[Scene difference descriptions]
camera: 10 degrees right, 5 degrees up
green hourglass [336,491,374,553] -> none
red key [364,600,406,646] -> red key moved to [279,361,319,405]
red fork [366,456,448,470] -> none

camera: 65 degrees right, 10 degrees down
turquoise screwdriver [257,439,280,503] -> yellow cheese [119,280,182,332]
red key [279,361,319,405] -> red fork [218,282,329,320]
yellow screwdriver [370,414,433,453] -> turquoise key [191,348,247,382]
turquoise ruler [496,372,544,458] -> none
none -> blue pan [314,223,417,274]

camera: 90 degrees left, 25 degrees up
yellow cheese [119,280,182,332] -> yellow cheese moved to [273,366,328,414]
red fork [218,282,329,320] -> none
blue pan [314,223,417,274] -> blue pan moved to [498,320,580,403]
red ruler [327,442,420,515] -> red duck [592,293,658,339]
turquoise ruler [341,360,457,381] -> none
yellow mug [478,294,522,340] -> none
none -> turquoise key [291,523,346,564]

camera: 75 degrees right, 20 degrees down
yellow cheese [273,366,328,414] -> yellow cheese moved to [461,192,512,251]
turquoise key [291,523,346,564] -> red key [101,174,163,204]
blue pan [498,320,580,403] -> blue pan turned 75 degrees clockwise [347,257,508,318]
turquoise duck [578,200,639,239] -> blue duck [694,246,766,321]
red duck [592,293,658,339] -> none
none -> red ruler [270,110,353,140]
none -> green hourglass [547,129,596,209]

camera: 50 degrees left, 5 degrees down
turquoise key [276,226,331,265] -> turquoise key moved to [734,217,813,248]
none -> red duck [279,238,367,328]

* _Work to complete_
What are the lines from the one with "camera: 50 degrees left, 5 degrees down" through the end of the entries? Give them again exactly, both end lines included.

* _Written reply_
camera: 50 degrees left, 5 degrees down
turquoise key [276,226,331,265] -> turquoise key moved to [734,217,813,248]
none -> red duck [279,238,367,328]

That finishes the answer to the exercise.